> [What you will do]: Only a number is expected: how many lines in the data below contain the word "orange".

> [Material provided]:
--- --- ---
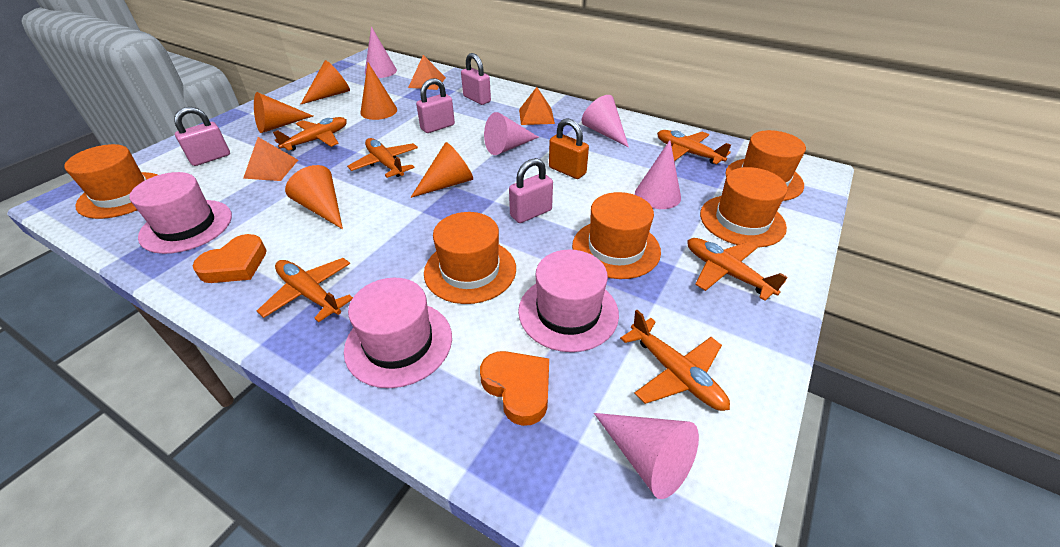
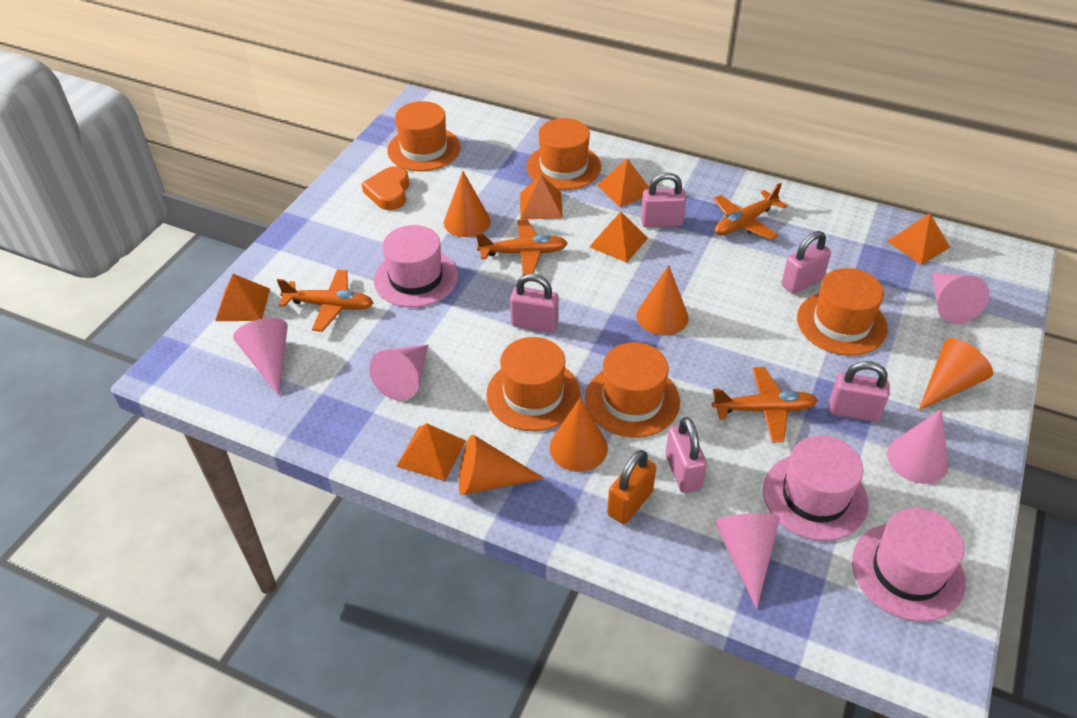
orange heart: 2 -> 1
orange plane: 6 -> 4
orange pyramid: 3 -> 6
pink padlock: 4 -> 5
--- --- ---
> [Output for this task]: 3